Task data:
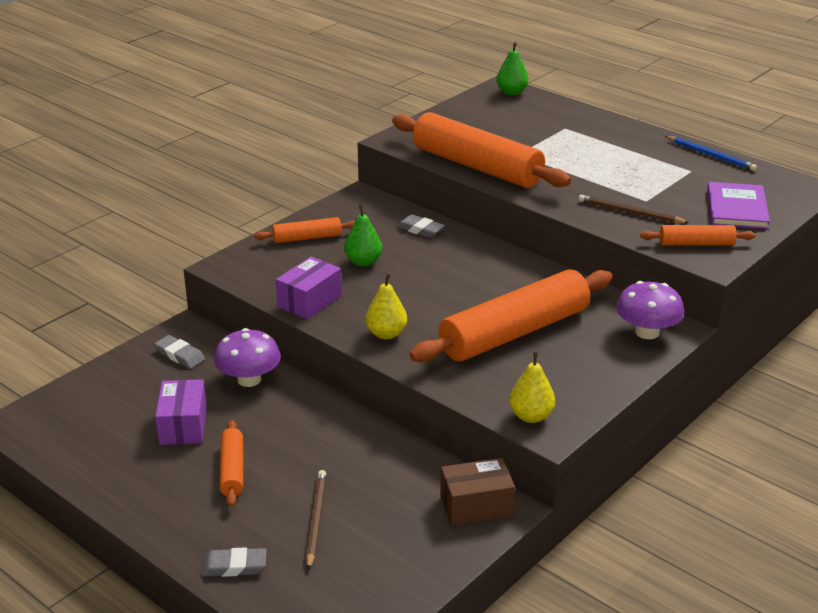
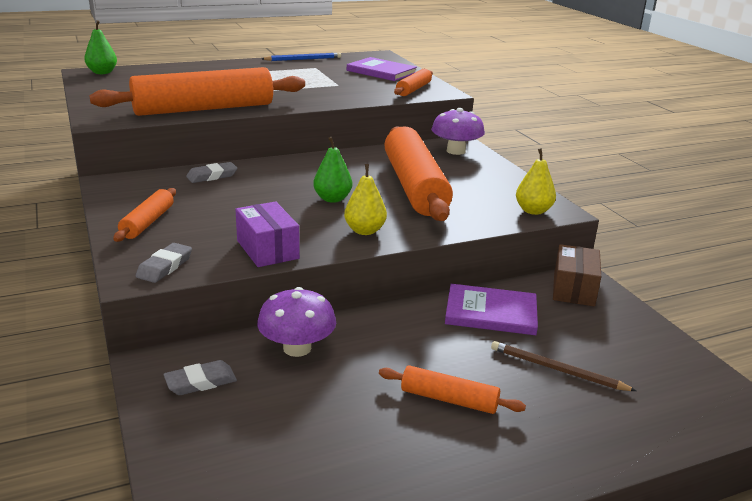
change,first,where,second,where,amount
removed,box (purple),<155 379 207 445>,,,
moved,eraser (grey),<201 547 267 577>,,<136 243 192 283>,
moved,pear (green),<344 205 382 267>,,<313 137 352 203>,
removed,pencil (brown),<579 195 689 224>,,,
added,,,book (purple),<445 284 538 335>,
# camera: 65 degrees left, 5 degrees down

---

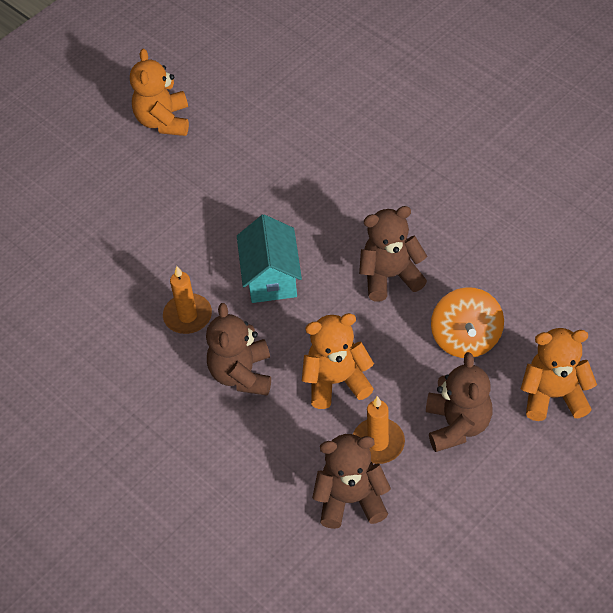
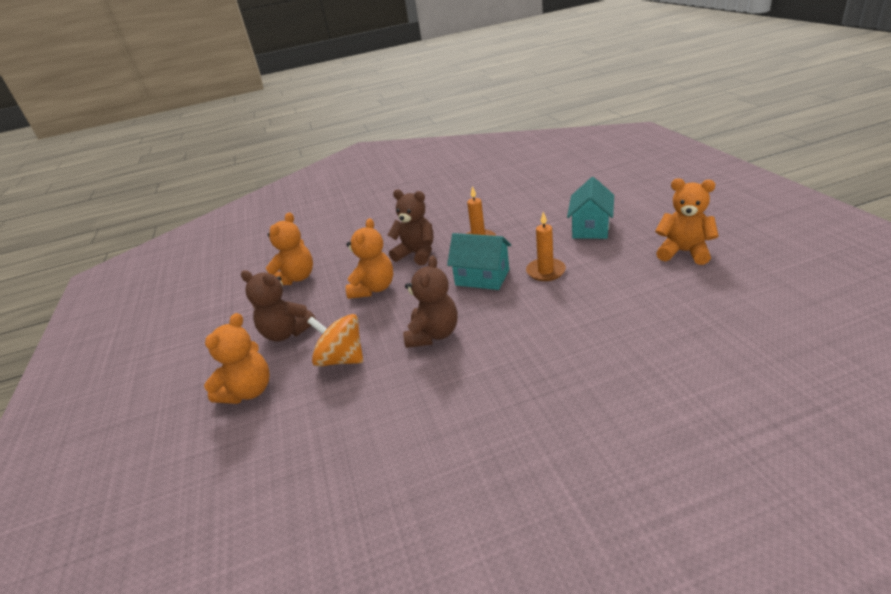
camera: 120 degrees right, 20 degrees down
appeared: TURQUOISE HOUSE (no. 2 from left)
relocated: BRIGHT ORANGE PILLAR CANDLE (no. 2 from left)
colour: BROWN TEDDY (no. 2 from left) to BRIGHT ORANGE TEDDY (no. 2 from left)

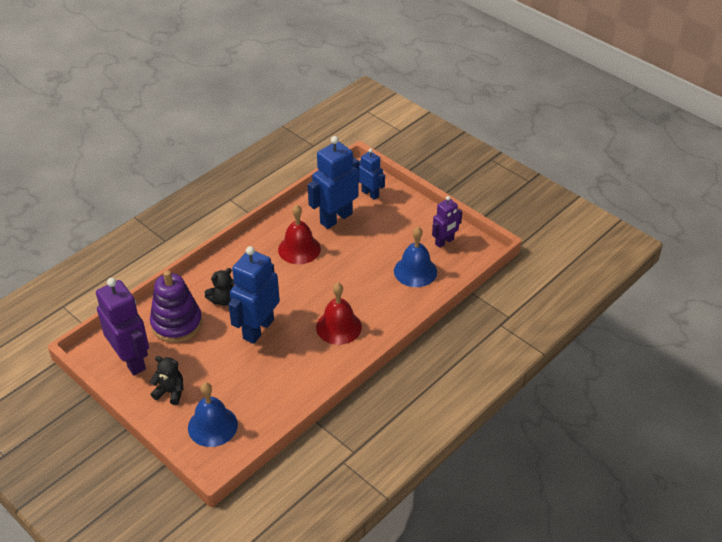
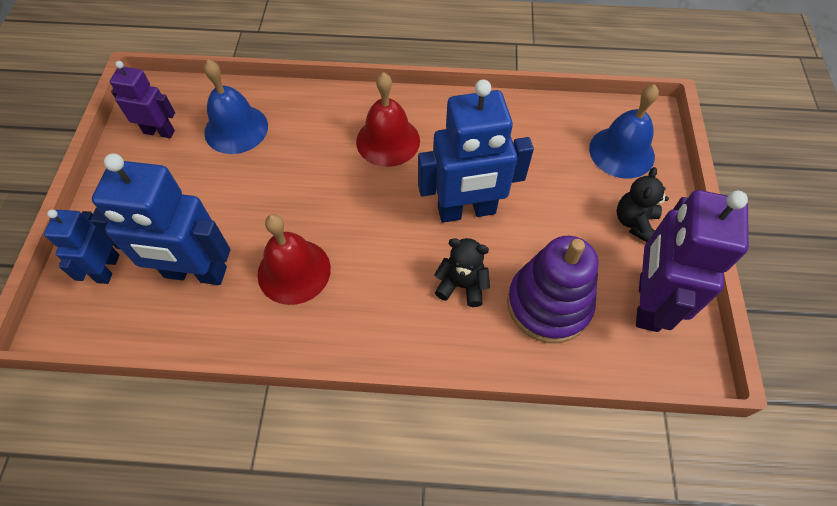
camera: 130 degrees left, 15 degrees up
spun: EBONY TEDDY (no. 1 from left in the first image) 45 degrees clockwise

* * *

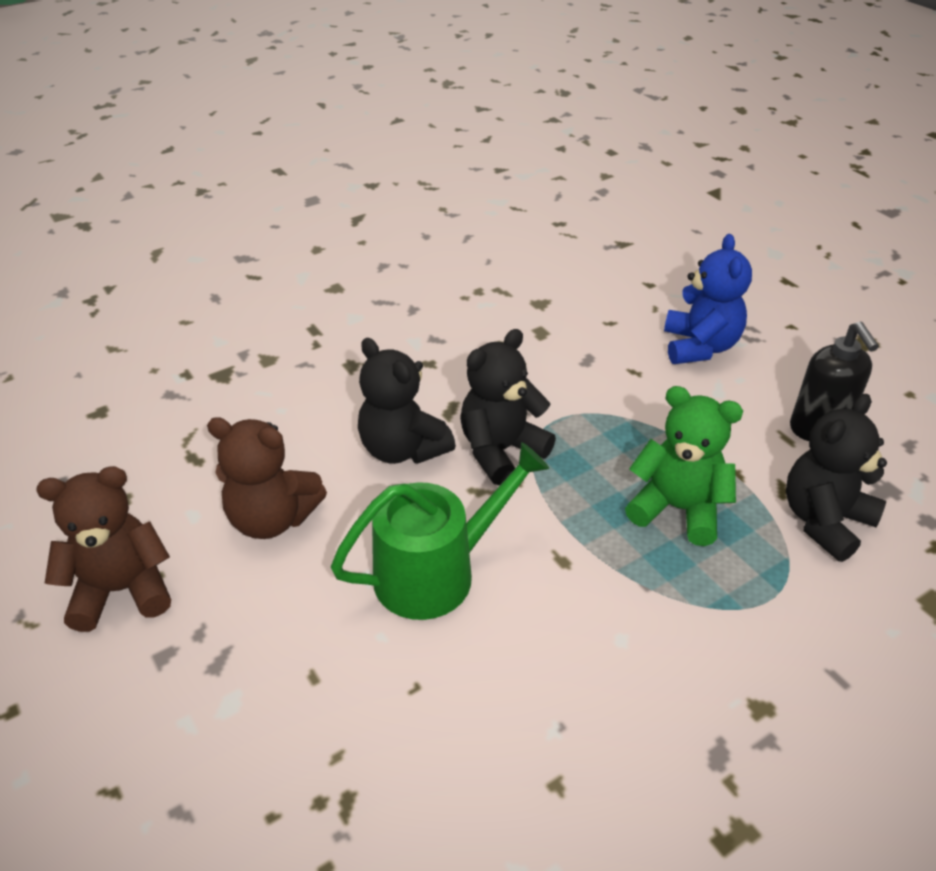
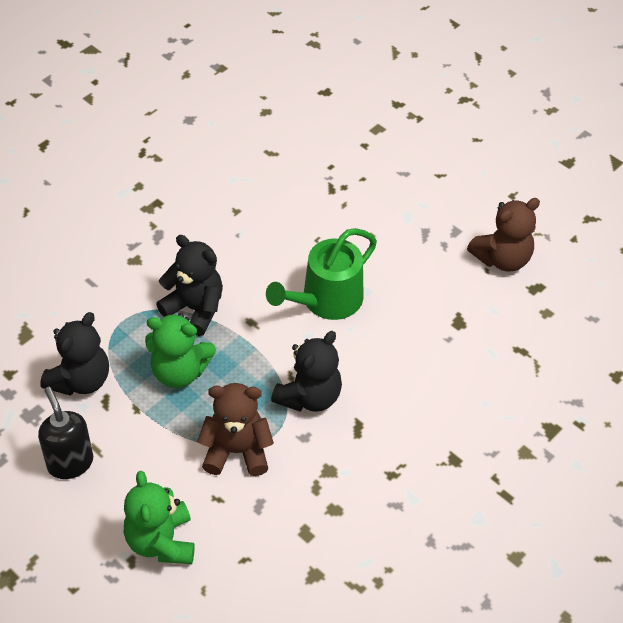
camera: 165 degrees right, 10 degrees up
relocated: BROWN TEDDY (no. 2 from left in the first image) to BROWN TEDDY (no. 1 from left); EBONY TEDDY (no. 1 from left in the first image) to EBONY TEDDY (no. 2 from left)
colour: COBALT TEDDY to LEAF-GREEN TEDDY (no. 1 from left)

Task directions:
The answer is the run of lines above from the line containing "relocated: BROWN TEDDY" through the line containing "colour: COBALT TEDDY", copied exactly and alone.

Completed exercise:
relocated: BROWN TEDDY (no. 2 from left in the first image) to BROWN TEDDY (no. 1 from left); EBONY TEDDY (no. 1 from left in the first image) to EBONY TEDDY (no. 2 from left)
colour: COBALT TEDDY to LEAF-GREEN TEDDY (no. 1 from left)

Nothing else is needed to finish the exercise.